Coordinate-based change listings
====

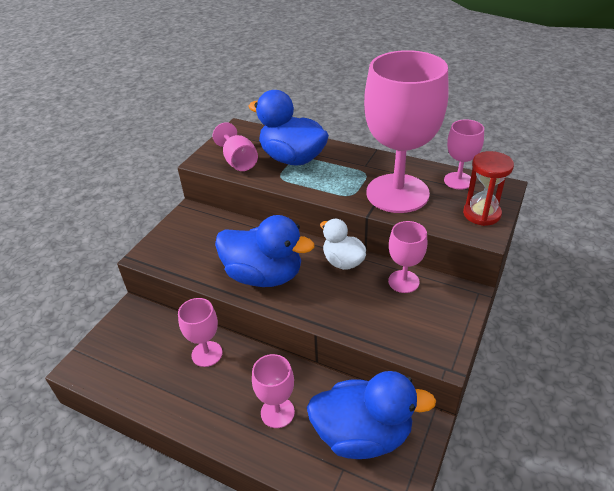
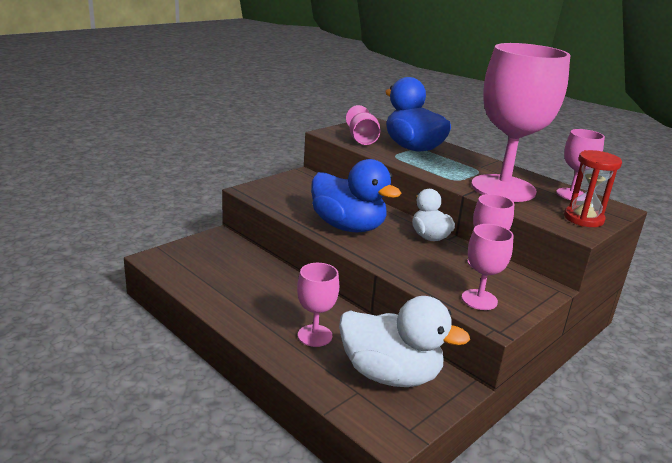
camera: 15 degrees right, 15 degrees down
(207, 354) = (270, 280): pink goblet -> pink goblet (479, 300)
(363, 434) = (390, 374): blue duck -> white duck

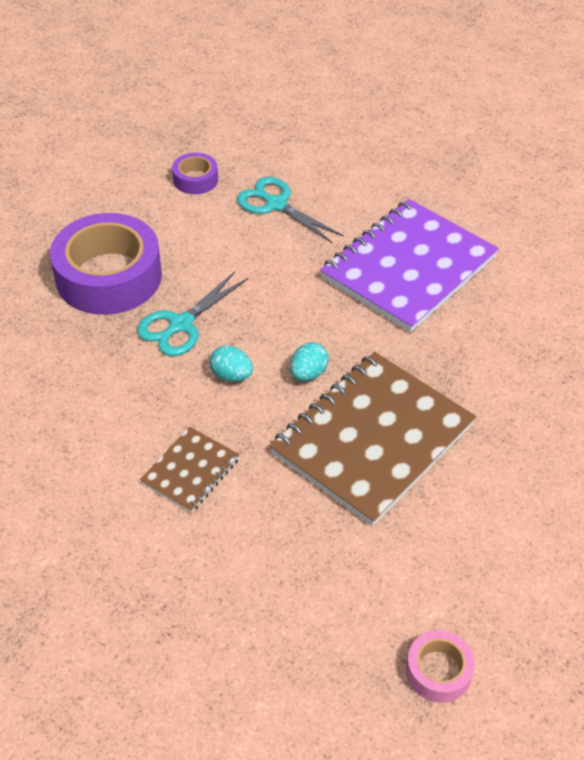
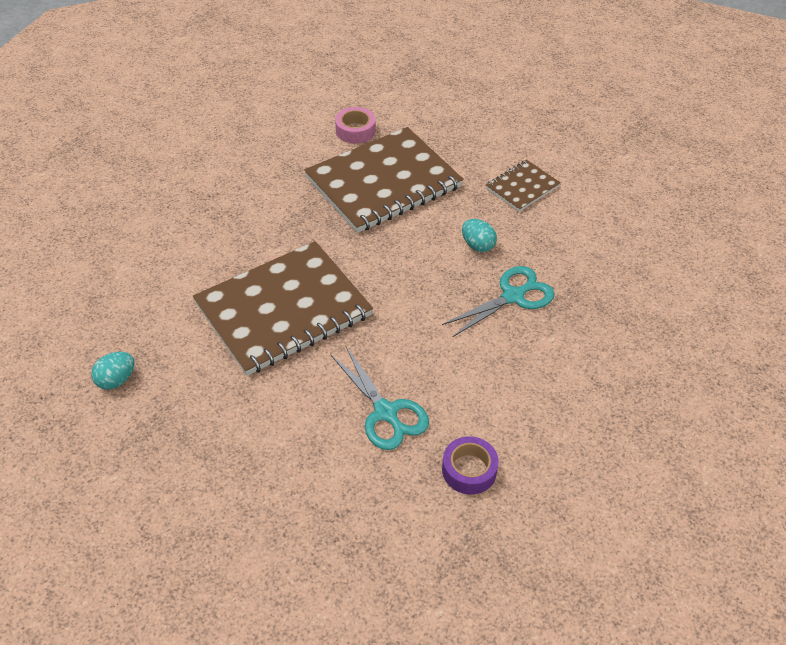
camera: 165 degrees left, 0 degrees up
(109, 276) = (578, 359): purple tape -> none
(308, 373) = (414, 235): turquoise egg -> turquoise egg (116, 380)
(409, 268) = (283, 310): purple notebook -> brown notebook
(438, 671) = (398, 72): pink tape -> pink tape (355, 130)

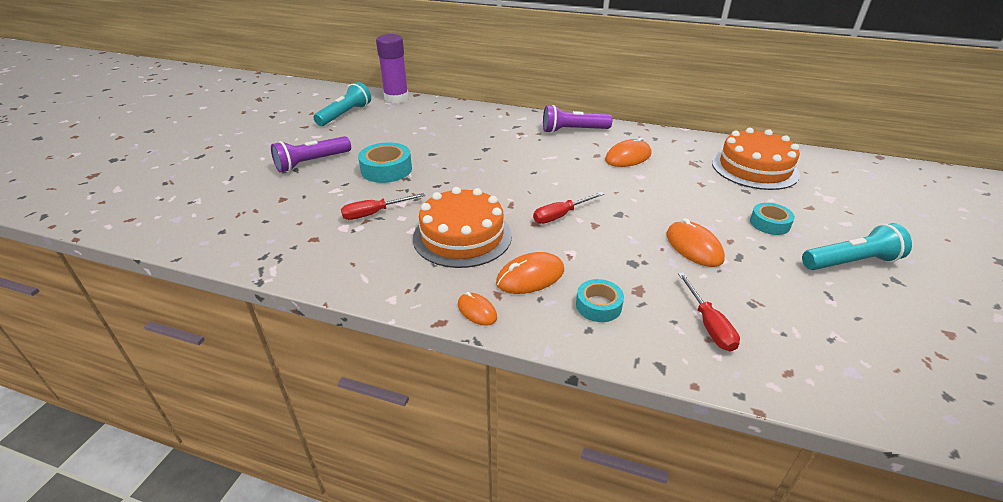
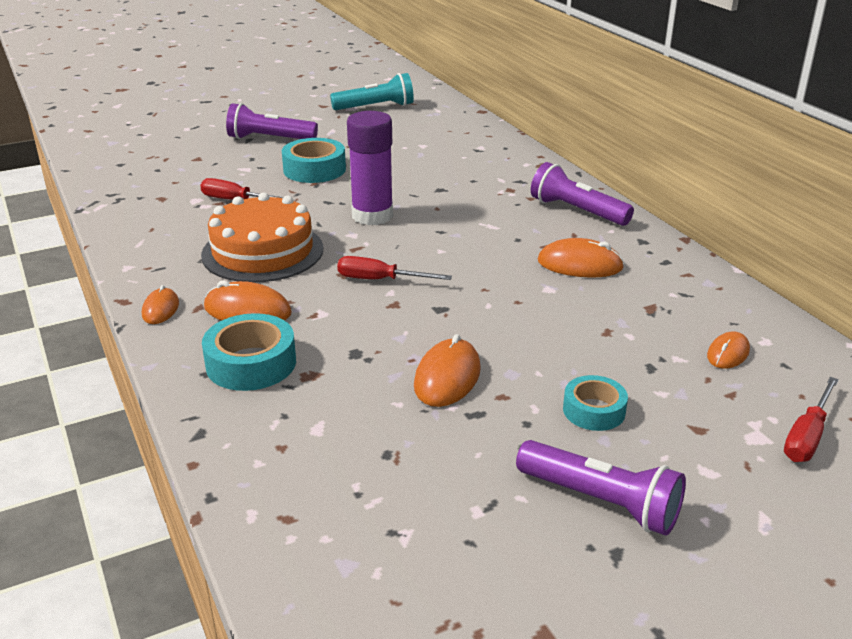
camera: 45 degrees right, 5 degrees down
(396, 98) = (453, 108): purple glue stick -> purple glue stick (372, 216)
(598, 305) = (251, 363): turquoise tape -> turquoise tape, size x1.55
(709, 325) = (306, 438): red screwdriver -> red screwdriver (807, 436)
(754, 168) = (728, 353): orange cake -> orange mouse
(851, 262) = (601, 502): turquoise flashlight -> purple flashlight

====

**Exercise instructions**. Copy out each line from the preceding entries that mentions the word "degrees".

**Problem solution**.
camera: 15 degrees right, 15 degrees down
camera: 165 degrees left, 0 degrees up
camera: 45 degrees right, 5 degrees down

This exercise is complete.